**Instructions to follow**
Reproduce the lines below verbatim, omitting the pictures.

**Data supplied**

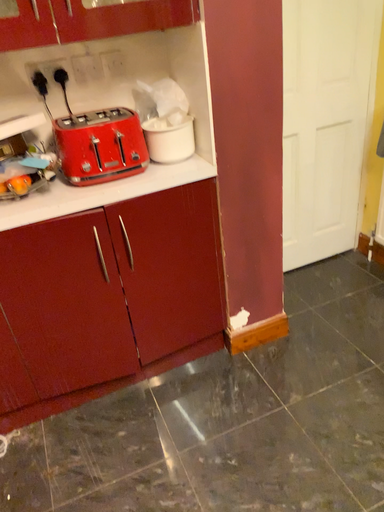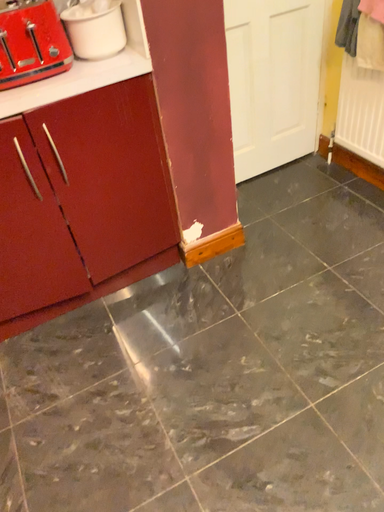
Question: Which way did the camera rotate in the video?

Choices:
 (A) rotated upward
 (B) rotated downward

Answer: (B)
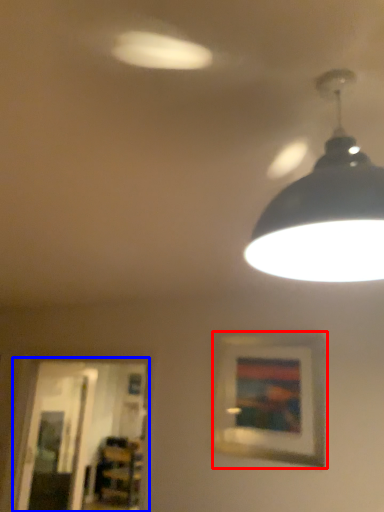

**Task solution**
Question: Which way did the camera rotate in the video?

Choices:
 (A) rotated upward
 (B) rotated downward

Answer: (B)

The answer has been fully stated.